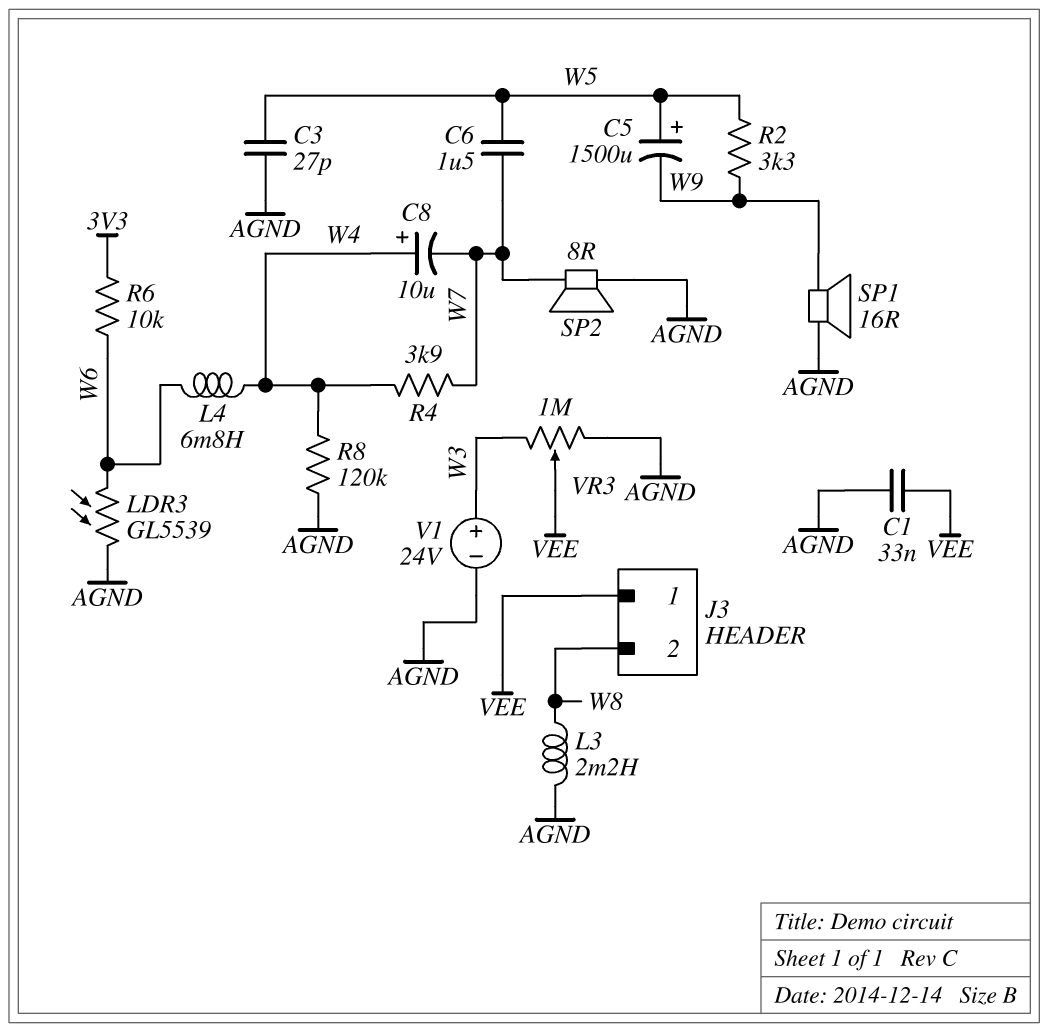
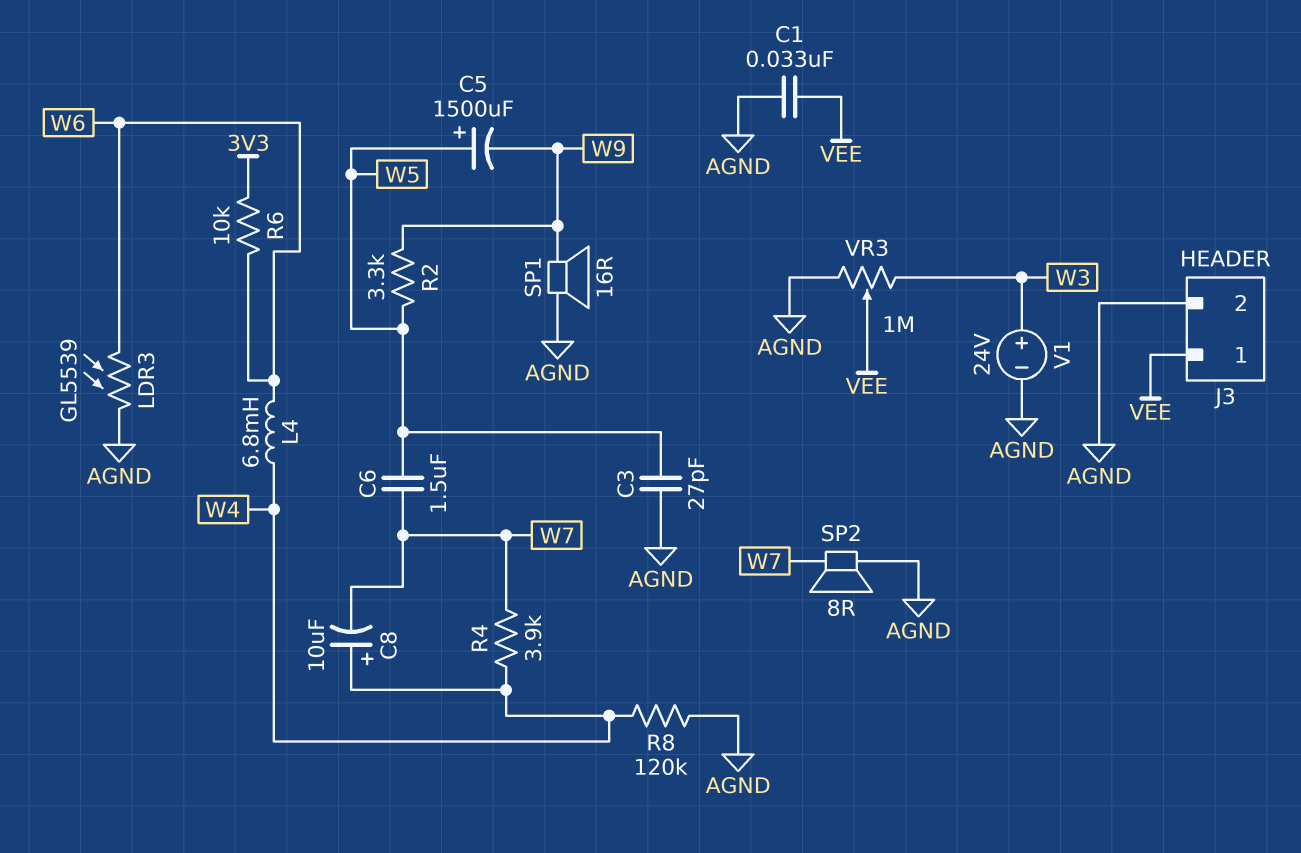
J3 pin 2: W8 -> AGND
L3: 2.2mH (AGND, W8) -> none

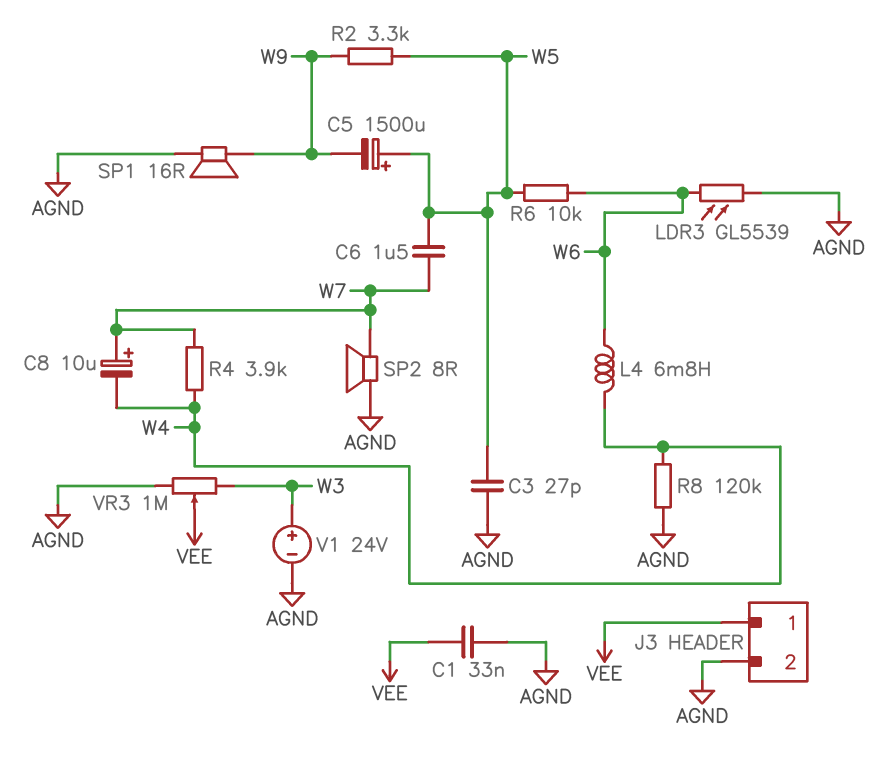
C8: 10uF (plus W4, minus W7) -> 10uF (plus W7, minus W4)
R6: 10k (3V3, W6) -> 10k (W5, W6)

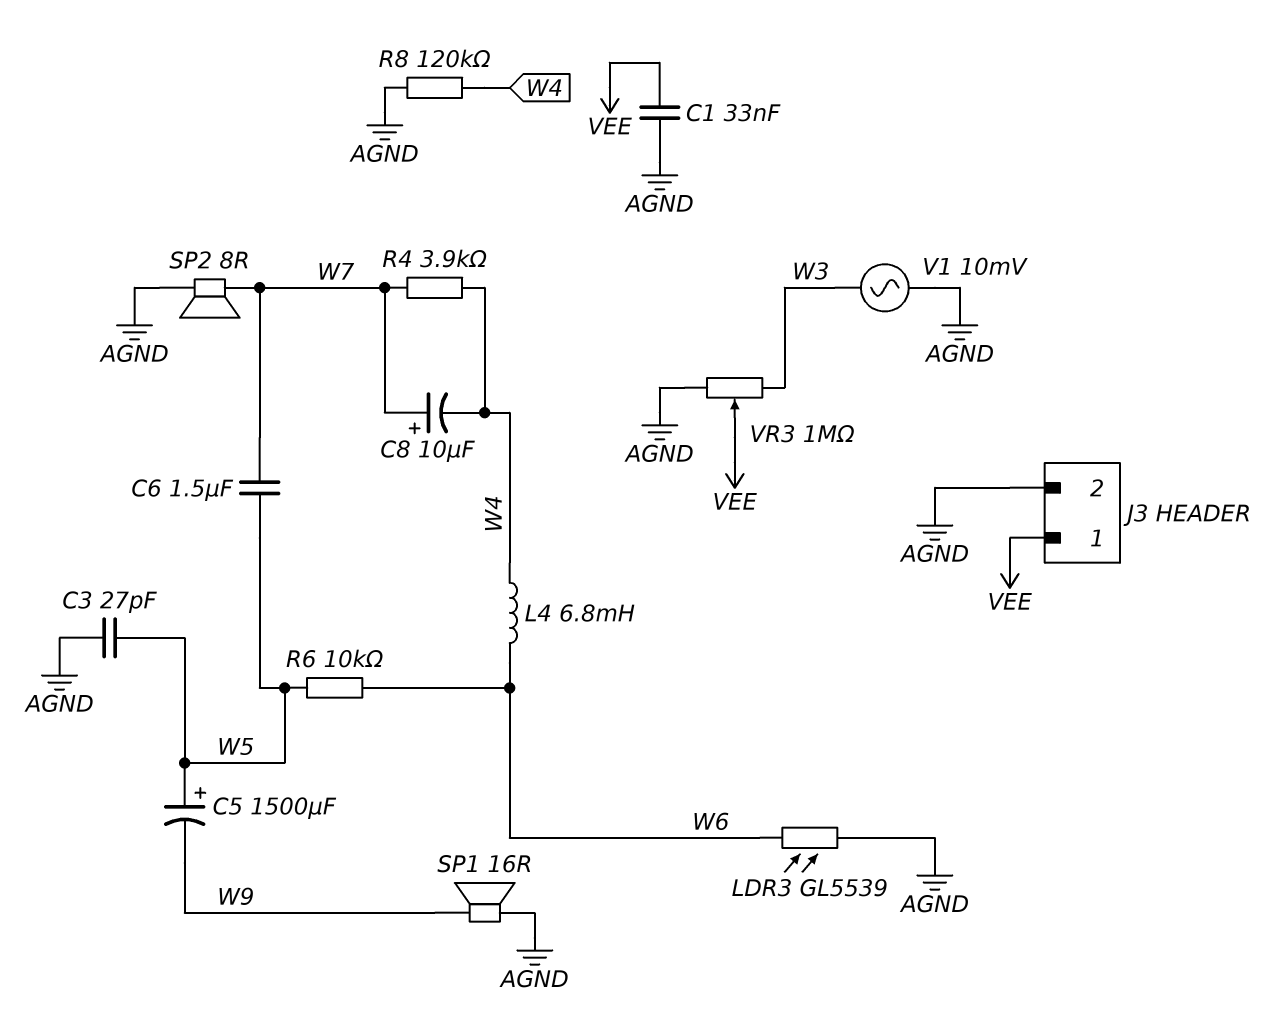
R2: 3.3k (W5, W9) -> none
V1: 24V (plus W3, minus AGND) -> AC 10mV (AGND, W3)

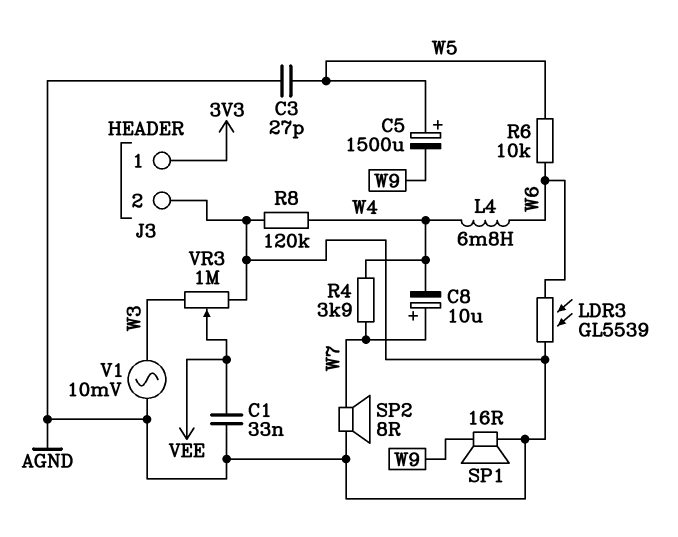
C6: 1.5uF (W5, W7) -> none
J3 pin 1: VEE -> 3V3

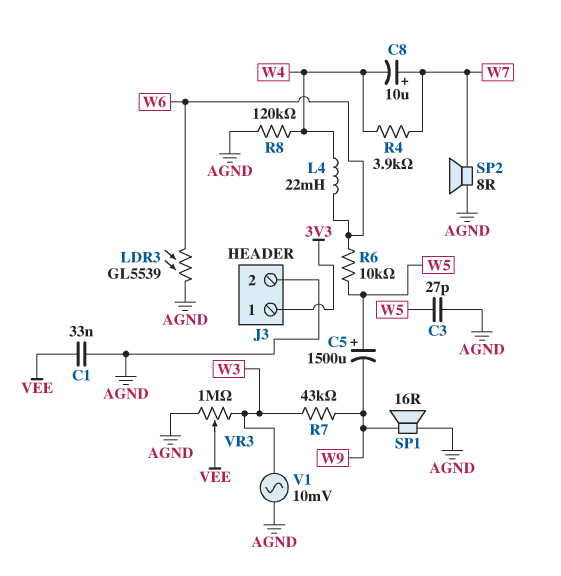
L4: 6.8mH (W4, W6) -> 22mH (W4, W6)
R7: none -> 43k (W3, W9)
========================
* [WHAT TO DO] Only text belongs in the copy: repeat each line of the data exactly and leave out the pictures.

* [SOLVED EXERCISE]
J3 pin 2: W8 -> AGND
L3: 2.2mH (AGND, W8) -> none

C8: 10uF (plus W4, minus W7) -> 10uF (plus W7, minus W4)
R6: 10k (3V3, W6) -> 10k (W5, W6)

R2: 3.3k (W5, W9) -> none
V1: 24V (plus W3, minus AGND) -> AC 10mV (AGND, W3)

C6: 1.5uF (W5, W7) -> none
J3 pin 1: VEE -> 3V3

L4: 6.8mH (W4, W6) -> 22mH (W4, W6)
R7: none -> 43k (W3, W9)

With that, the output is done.